Data records START
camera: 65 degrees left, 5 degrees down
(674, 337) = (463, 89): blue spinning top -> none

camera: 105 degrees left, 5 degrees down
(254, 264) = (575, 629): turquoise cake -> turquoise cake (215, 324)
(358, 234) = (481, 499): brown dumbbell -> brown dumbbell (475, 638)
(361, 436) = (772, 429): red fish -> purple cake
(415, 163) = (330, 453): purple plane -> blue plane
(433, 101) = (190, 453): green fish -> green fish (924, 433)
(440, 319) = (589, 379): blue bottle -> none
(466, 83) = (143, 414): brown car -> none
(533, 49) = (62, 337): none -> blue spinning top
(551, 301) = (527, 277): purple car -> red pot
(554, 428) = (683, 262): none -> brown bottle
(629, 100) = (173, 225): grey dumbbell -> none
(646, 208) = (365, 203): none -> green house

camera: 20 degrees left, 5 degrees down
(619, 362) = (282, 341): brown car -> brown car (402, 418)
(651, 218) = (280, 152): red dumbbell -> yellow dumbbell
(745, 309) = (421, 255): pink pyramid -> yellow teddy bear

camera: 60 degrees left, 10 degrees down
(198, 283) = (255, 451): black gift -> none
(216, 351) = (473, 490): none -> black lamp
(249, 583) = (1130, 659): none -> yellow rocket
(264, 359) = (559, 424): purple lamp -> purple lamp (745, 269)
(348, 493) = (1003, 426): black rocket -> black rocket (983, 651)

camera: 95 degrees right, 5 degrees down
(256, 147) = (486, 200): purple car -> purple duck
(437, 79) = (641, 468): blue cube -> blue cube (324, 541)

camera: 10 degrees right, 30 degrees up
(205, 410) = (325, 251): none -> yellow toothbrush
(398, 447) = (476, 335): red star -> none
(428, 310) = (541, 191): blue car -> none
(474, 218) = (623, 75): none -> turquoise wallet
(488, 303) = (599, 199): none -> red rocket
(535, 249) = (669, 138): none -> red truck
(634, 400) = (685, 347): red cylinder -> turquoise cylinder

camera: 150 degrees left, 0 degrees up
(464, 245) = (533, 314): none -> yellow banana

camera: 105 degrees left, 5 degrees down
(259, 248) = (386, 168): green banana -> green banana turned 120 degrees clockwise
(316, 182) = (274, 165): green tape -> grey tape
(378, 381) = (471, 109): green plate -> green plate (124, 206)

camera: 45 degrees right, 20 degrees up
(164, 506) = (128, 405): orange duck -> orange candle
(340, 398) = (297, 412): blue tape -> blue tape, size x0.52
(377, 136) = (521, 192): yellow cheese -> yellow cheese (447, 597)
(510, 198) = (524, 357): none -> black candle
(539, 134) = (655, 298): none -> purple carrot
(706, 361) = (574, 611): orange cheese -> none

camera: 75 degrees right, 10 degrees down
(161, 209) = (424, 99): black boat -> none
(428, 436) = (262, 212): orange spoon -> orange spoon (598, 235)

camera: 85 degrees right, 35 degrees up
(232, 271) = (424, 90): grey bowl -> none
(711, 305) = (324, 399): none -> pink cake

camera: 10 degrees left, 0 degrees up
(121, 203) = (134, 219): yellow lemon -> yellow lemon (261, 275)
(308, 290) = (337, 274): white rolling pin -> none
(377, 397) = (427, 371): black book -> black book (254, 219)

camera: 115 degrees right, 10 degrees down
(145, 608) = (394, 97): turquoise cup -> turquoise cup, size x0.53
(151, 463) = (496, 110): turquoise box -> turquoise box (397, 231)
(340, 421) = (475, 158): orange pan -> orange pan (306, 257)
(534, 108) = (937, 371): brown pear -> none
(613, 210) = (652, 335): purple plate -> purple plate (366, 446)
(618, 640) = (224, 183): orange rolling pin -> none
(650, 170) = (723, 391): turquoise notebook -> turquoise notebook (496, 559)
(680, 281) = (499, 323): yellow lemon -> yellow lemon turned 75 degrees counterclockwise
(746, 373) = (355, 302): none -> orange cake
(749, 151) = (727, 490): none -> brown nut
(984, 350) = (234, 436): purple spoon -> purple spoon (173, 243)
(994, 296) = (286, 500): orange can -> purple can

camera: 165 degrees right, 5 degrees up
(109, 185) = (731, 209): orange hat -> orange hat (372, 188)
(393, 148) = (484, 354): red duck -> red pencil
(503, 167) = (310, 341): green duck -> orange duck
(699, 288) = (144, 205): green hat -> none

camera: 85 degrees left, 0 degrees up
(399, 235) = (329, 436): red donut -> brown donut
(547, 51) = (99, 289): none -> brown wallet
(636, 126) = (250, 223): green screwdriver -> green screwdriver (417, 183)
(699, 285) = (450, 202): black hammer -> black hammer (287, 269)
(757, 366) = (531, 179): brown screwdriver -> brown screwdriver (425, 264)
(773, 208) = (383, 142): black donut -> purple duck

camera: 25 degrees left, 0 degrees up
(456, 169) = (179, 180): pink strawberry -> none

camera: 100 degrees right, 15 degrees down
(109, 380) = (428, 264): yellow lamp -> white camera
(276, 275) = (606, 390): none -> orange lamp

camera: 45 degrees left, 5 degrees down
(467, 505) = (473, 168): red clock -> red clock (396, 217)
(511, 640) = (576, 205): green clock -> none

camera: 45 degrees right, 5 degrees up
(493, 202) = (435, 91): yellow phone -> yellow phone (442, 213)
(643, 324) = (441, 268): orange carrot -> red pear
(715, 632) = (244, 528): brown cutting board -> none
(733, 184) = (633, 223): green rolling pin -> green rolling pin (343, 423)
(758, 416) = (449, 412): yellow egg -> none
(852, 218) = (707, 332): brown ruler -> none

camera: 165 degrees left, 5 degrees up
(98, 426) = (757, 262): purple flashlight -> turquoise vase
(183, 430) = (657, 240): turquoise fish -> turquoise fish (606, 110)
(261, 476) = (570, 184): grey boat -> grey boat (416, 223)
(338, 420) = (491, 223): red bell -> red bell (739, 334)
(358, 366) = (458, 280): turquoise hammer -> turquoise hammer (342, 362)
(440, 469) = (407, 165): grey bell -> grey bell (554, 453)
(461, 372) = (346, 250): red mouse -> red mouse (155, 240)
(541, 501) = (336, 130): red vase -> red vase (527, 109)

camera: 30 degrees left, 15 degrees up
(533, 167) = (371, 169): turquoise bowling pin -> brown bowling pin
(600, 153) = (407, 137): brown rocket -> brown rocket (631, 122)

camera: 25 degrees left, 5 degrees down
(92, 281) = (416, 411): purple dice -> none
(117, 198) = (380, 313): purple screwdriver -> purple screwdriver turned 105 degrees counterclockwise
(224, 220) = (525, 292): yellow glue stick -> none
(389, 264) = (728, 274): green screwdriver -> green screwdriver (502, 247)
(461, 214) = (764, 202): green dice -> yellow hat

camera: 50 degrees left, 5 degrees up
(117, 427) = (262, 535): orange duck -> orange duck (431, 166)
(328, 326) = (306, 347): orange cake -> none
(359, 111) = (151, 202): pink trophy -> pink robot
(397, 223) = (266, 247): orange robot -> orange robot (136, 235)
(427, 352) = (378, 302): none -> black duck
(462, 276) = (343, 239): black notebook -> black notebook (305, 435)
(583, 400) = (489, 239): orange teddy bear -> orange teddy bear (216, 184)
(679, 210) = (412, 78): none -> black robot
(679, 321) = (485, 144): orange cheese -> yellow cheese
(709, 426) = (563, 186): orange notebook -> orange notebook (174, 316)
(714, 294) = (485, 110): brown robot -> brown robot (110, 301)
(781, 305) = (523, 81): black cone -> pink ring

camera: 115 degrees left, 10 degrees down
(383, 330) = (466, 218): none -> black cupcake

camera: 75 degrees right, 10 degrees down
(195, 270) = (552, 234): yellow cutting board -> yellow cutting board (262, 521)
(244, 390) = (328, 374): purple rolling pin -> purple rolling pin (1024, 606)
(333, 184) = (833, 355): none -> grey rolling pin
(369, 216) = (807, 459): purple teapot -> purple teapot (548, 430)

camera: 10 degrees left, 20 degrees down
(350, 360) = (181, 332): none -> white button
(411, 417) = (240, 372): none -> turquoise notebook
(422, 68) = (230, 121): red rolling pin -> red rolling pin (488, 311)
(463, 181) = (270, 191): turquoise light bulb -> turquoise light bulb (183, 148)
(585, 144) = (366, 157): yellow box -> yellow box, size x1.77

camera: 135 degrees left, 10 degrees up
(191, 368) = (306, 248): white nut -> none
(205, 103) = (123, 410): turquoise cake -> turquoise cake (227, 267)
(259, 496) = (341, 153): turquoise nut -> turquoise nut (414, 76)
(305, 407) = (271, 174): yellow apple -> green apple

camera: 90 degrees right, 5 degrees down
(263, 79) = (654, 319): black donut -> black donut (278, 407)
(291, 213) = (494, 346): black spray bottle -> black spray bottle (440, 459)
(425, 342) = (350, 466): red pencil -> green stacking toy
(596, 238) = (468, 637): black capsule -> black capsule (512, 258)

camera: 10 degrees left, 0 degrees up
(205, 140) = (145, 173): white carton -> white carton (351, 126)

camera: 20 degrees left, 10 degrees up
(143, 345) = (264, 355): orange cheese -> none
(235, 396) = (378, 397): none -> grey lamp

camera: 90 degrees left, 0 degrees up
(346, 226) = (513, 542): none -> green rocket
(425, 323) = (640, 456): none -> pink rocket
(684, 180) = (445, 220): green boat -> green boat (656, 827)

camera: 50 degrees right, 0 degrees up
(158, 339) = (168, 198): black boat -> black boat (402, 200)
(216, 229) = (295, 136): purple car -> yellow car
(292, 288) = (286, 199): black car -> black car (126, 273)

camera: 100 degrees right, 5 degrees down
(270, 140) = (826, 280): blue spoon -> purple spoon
Data records END
(Description of the task):
Scan the material above for the string "fish". Return each line where it occurs.

(Worked solution):
(361, 436) = (772, 429): red fish -> purple cake
(433, 101) = (190, 453): green fish -> green fish (924, 433)
(183, 430) = (657, 240): turquoise fish -> turquoise fish (606, 110)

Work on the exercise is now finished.